Required work:
Copy out every entry precisely.

(Study material)

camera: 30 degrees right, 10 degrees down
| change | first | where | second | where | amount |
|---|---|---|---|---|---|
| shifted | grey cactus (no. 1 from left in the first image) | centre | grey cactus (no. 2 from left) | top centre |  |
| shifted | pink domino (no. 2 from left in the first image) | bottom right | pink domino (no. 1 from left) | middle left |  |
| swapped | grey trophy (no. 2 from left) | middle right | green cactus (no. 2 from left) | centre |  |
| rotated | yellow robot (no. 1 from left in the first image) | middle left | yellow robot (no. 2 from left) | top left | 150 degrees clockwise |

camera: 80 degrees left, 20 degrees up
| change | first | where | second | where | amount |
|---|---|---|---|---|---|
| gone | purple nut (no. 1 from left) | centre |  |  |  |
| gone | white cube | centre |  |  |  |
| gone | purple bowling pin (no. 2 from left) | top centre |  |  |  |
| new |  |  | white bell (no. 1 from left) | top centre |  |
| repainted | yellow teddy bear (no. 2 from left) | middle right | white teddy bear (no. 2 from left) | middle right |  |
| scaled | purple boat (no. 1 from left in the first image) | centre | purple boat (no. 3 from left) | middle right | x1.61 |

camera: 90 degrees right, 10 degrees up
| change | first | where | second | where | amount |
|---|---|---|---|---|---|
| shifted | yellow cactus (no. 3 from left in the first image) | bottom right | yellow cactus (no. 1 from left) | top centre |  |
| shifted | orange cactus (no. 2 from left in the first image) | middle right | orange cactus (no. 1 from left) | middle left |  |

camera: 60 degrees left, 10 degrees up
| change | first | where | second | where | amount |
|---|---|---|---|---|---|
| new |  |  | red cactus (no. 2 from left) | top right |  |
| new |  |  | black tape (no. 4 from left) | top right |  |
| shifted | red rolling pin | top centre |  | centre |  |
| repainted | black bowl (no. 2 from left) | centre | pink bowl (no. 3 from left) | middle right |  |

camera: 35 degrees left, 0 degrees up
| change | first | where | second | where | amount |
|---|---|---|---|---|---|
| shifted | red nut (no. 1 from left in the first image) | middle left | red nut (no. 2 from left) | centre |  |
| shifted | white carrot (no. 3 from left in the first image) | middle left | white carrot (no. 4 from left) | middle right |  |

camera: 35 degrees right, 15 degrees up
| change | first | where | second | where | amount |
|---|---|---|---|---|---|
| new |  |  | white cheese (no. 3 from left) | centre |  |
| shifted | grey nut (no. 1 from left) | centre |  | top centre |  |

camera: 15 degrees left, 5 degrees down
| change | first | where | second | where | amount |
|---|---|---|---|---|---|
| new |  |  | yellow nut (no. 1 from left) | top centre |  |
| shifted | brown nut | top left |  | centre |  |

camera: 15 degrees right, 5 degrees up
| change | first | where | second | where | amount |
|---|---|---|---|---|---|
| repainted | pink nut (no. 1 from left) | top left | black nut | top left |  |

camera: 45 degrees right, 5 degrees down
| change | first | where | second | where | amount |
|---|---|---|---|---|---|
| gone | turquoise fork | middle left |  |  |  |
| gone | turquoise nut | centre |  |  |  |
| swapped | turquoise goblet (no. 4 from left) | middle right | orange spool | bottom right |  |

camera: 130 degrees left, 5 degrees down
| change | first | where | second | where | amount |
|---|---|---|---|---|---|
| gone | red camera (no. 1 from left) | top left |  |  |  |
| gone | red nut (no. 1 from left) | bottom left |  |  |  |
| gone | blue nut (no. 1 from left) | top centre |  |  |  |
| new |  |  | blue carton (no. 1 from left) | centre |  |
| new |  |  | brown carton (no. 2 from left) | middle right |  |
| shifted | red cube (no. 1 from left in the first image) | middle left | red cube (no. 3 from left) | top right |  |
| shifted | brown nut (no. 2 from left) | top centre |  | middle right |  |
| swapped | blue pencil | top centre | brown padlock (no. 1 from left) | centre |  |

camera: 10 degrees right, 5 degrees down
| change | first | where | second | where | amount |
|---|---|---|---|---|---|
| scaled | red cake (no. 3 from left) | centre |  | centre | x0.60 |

(End Study material)

Answer box:
camera: 30 degrees right, 10 degrees down
| change | first | where | second | where | amount |
|---|---|---|---|---|---|
| shifted | grey cactus (no. 1 from left in the first image) | centre | grey cactus (no. 2 from left) | top centre |  |
| shifted | pink domino (no. 2 from left in the first image) | bottom right | pink domino (no. 1 from left) | middle left |  |
| swapped | grey trophy (no. 2 from left) | middle right | green cactus (no. 2 from left) | centre |  |
| rotated | yellow robot (no. 1 from left in the first image) | middle left | yellow robot (no. 2 from left) | top left | 150 degrees clockwise |

camera: 80 degrees left, 20 degrees up
| change | first | where | second | where | amount |
|---|---|---|---|---|---|
| gone | purple nut (no. 1 from left) | centre |  |  |  |
| gone | white cube | centre |  |  |  |
| gone | purple bowling pin (no. 2 from left) | top centre |  |  |  |
| new |  |  | white bell (no. 1 from left) | top centre |  |
| repainted | yellow teddy bear (no. 2 from left) | middle right | white teddy bear (no. 2 from left) | middle right |  |
| scaled | purple boat (no. 1 from left in the first image) | centre | purple boat (no. 3 from left) | middle right | x1.61 |

camera: 90 degrees right, 10 degrees up
| change | first | where | second | where | amount |
|---|---|---|---|---|---|
| shifted | yellow cactus (no. 3 from left in the first image) | bottom right | yellow cactus (no. 1 from left) | top centre |  |
| shifted | orange cactus (no. 2 from left in the first image) | middle right | orange cactus (no. 1 from left) | middle left |  |

camera: 60 degrees left, 10 degrees up
| change | first | where | second | where | amount |
|---|---|---|---|---|---|
| new |  |  | red cactus (no. 2 from left) | top right |  |
| new |  |  | black tape (no. 4 from left) | top right |  |
| shifted | red rolling pin | top centre |  | centre |  |
| repainted | black bowl (no. 2 from left) | centre | pink bowl (no. 3 from left) | middle right |  |

camera: 35 degrees left, 0 degrees up
| change | first | where | second | where | amount |
|---|---|---|---|---|---|
| shifted | red nut (no. 1 from left in the first image) | middle left | red nut (no. 2 from left) | centre |  |
| shifted | white carrot (no. 3 from left in the first image) | middle left | white carrot (no. 4 from left) | middle right |  |

camera: 35 degrees right, 15 degrees up
| change | first | where | second | where | amount |
|---|---|---|---|---|---|
| new |  |  | white cheese (no. 3 from left) | centre |  |
| shifted | grey nut (no. 1 from left) | centre |  | top centre |  |

camera: 15 degrees left, 5 degrees down
| change | first | where | second | where | amount |
|---|---|---|---|---|---|
| new |  |  | yellow nut (no. 1 from left) | top centre |  |
| shifted | brown nut | top left |  | centre |  |

camera: 15 degrees right, 5 degrees up
| change | first | where | second | where | amount |
|---|---|---|---|---|---|
| repainted | pink nut (no. 1 from left) | top left | black nut | top left |  |

camera: 45 degrees right, 5 degrees down
| change | first | where | second | where | amount |
|---|---|---|---|---|---|
| gone | turquoise fork | middle left |  |  |  |
| gone | turquoise nut | centre |  |  |  |
| swapped | turquoise goblet (no. 4 from left) | middle right | orange spool | bottom right |  |

camera: 130 degrees left, 5 degrees down
| change | first | where | second | where | amount |
|---|---|---|---|---|---|
| gone | red camera (no. 1 from left) | top left |  |  |  |
| gone | red nut (no. 1 from left) | bottom left |  |  |  |
| gone | blue nut (no. 1 from left) | top centre |  |  |  |
| new |  |  | blue carton (no. 1 from left) | centre |  |
| new |  |  | brown carton (no. 2 from left) | middle right |  |
| shifted | red cube (no. 1 from left in the first image) | middle left | red cube (no. 3 from left) | top right |  |
| shifted | brown nut (no. 2 from left) | top centre |  | middle right |  |
| swapped | blue pencil | top centre | brown padlock (no. 1 from left) | centre |  |

camera: 10 degrees right, 5 degrees down
| change | first | where | second | where | amount |
|---|---|---|---|---|---|
| scaled | red cake (no. 3 from left) | centre |  | centre | x0.60 |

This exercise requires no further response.